Every word of the listing should be reproduced without alteration.

------ PROVIDED ENTRIES

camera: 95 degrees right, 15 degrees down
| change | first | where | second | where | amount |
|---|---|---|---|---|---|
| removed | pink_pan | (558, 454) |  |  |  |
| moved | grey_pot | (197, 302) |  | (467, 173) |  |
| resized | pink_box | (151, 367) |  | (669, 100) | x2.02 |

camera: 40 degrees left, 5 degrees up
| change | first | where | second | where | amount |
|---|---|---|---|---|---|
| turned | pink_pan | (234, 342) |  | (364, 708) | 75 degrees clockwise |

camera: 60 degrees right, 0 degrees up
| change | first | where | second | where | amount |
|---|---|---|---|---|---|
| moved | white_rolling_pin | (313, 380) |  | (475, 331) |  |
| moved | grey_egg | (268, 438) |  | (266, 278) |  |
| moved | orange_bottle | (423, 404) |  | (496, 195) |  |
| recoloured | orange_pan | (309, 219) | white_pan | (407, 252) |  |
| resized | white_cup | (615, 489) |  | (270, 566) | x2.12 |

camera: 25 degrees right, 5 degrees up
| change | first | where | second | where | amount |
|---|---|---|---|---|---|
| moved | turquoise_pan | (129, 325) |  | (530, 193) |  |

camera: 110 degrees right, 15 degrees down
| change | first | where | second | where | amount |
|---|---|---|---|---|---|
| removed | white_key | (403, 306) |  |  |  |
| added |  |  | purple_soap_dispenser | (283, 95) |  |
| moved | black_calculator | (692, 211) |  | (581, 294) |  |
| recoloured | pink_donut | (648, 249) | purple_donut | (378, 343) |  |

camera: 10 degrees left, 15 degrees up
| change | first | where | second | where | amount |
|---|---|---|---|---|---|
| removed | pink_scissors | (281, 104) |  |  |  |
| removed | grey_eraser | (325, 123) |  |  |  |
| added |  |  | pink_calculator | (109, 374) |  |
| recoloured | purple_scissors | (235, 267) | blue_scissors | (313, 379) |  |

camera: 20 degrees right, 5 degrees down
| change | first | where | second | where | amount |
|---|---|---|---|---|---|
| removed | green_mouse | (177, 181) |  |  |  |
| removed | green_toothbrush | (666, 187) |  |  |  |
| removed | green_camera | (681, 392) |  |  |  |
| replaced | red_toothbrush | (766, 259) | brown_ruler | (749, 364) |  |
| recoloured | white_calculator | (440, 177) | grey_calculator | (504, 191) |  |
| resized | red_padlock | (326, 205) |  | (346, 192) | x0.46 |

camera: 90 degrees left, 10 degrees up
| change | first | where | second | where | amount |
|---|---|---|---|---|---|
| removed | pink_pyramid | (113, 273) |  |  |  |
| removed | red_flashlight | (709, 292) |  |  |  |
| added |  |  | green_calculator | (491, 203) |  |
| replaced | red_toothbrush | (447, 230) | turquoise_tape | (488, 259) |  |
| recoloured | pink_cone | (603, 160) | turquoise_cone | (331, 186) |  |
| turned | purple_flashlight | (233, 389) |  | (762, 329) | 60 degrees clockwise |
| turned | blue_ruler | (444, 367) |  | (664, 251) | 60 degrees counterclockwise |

------------

**OUTPUT FOR THIS TASK:**
camera: 95 degrees right, 15 degrees down
| change | first | where | second | where | amount |
|---|---|---|---|---|---|
| removed | pink_pan | (558, 454) |  |  |  |
| moved | grey_pot | (197, 302) |  | (467, 173) |  |
| resized | pink_box | (151, 367) |  | (669, 100) | x2.02 |

camera: 40 degrees left, 5 degrees up
| change | first | where | second | where | amount |
|---|---|---|---|---|---|
| turned | pink_pan | (234, 342) |  | (364, 708) | 75 degrees clockwise |

camera: 60 degrees right, 0 degrees up
| change | first | where | second | where | amount |
|---|---|---|---|---|---|
| moved | white_rolling_pin | (313, 380) |  | (475, 331) |  |
| moved | grey_egg | (268, 438) |  | (266, 278) |  |
| moved | orange_bottle | (423, 404) |  | (496, 195) |  |
| recoloured | orange_pan | (309, 219) | white_pan | (407, 252) |  |
| resized | white_cup | (615, 489) |  | (270, 566) | x2.12 |

camera: 25 degrees right, 5 degrees up
| change | first | where | second | where | amount |
|---|---|---|---|---|---|
| moved | turquoise_pan | (129, 325) |  | (530, 193) |  |

camera: 110 degrees right, 15 degrees down
| change | first | where | second | where | amount |
|---|---|---|---|---|---|
| removed | white_key | (403, 306) |  |  |  |
| added |  |  | purple_soap_dispenser | (283, 95) |  |
| moved | black_calculator | (692, 211) |  | (581, 294) |  |
| recoloured | pink_donut | (648, 249) | purple_donut | (378, 343) |  |

camera: 10 degrees left, 15 degrees up
| change | first | where | second | where | amount |
|---|---|---|---|---|---|
| removed | pink_scissors | (281, 104) |  |  |  |
| removed | grey_eraser | (325, 123) |  |  |  |
| added |  |  | pink_calculator | (109, 374) |  |
| recoloured | purple_scissors | (235, 267) | blue_scissors | (313, 379) |  |

camera: 20 degrees right, 5 degrees down
| change | first | where | second | where | amount |
|---|---|---|---|---|---|
| removed | green_mouse | (177, 181) |  |  |  |
| removed | green_toothbrush | (666, 187) |  |  |  |
| removed | green_camera | (681, 392) |  |  |  |
| replaced | red_toothbrush | (766, 259) | brown_ruler | (749, 364) |  |
| recoloured | white_calculator | (440, 177) | grey_calculator | (504, 191) |  |
| resized | red_padlock | (326, 205) |  | (346, 192) | x0.46 |

camera: 90 degrees left, 10 degrees up
| change | first | where | second | where | amount |
|---|---|---|---|---|---|
| removed | pink_pyramid | (113, 273) |  |  |  |
| removed | red_flashlight | (709, 292) |  |  |  |
| added |  |  | green_calculator | (491, 203) |  |
| replaced | red_toothbrush | (447, 230) | turquoise_tape | (488, 259) |  |
| recoloured | pink_cone | (603, 160) | turquoise_cone | (331, 186) |  |
| turned | purple_flashlight | (233, 389) |  | (762, 329) | 60 degrees clockwise |
| turned | blue_ruler | (444, 367) |  | (664, 251) | 60 degrees counterclockwise |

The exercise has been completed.